··· THE INPUT ···
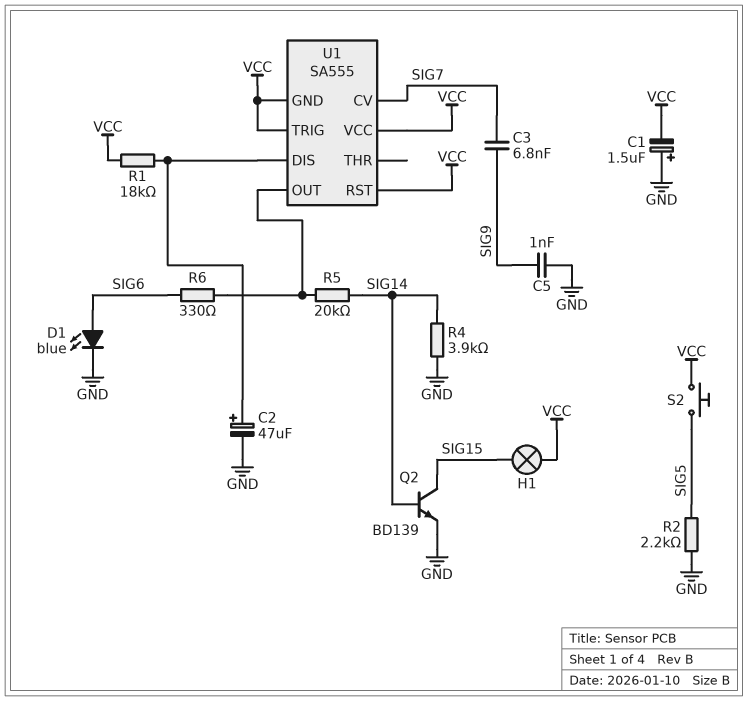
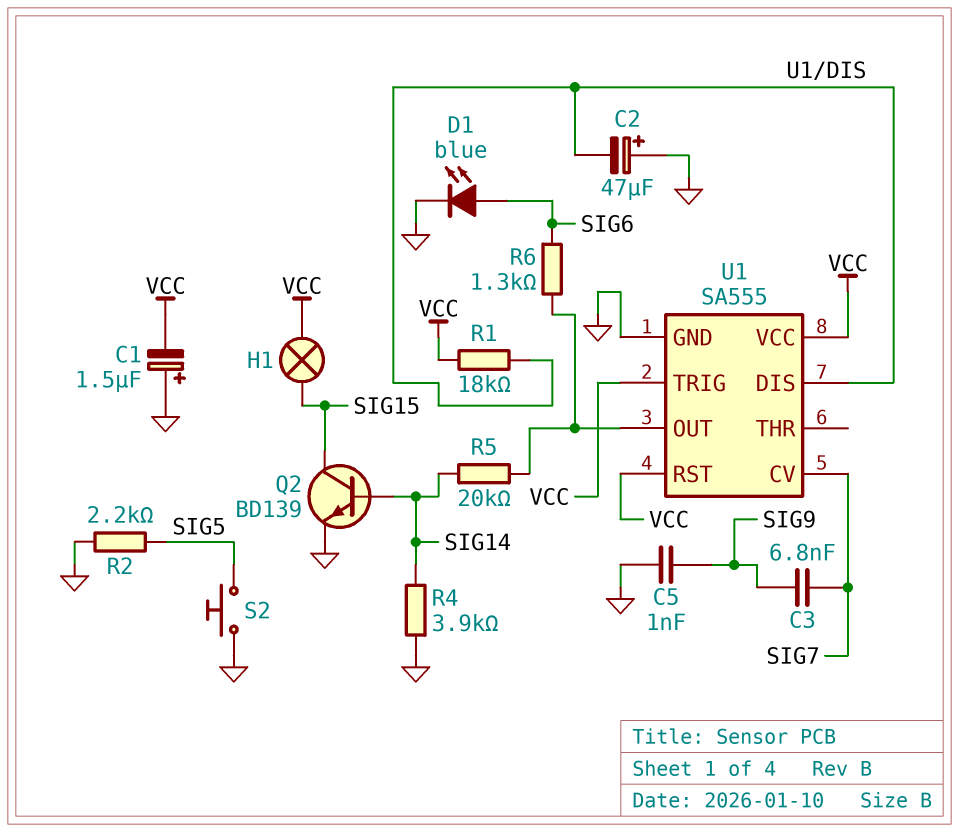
C2: 47uF (plus U1/DIS, minus GND) -> 47uF (plus GND, minus U1/DIS)
R6: 330 (SIG6, U1/OUT) -> 1.3k (SIG6, U1/OUT)
S2: button (SIG5, VCC) -> button (GND, SIG5)
U1 pin GND: VCC -> GND

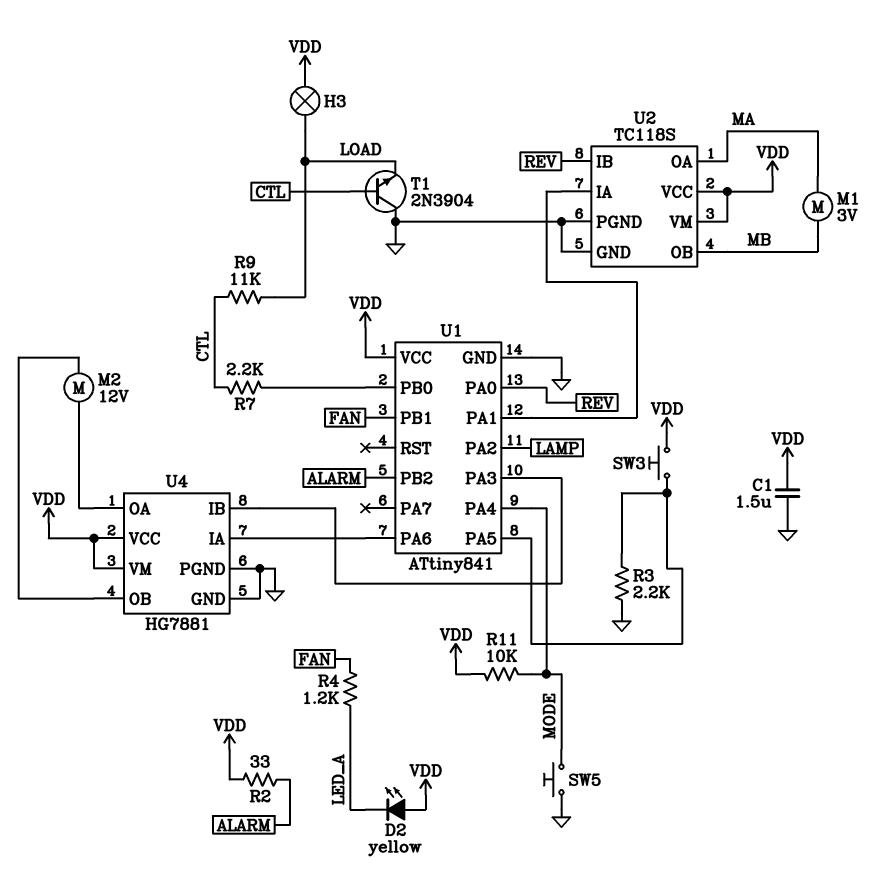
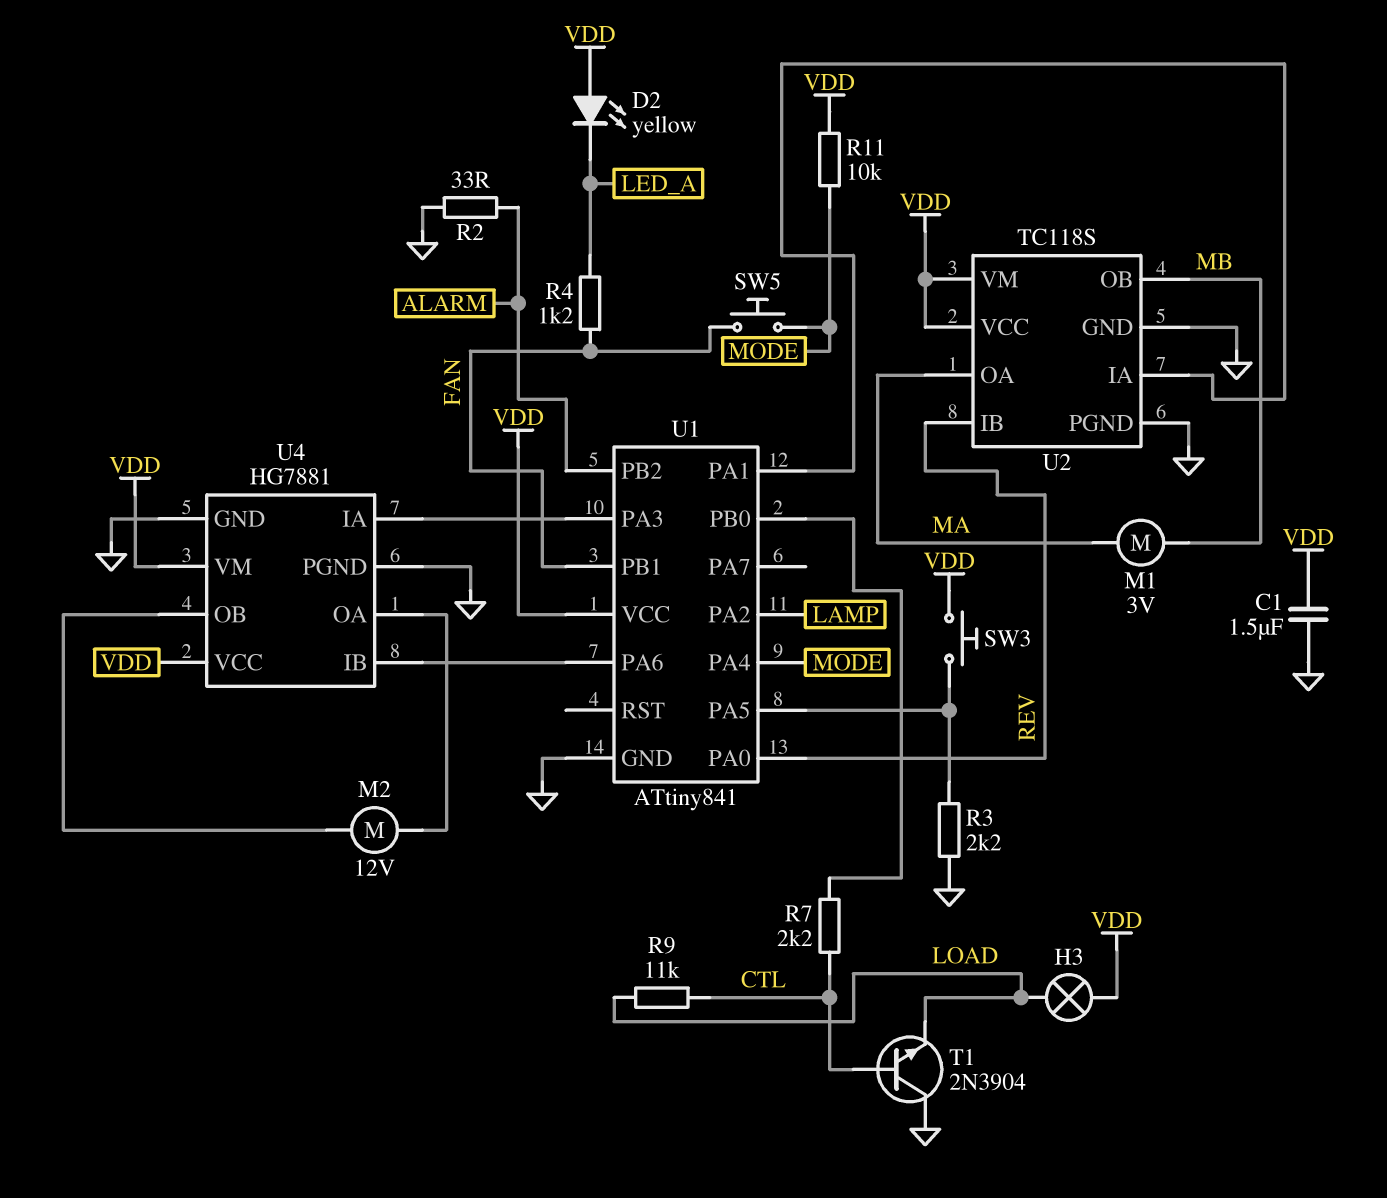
R2: 33 (ALARM, VDD) -> 33 (ALARM, GND)
SW5: button (GND, MODE) -> button (FAN, MODE)
U4 pin IA: U1/PA6 -> U1/PA3
U4 pin IB: U1/PA3 -> U1/PA6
···
YOUR OBJECTIVE: Report all lines of the data that include the word "button".

TASK RESPONSE:
S2: button (SIG5, VCC) -> button (GND, SIG5)
SW5: button (GND, MODE) -> button (FAN, MODE)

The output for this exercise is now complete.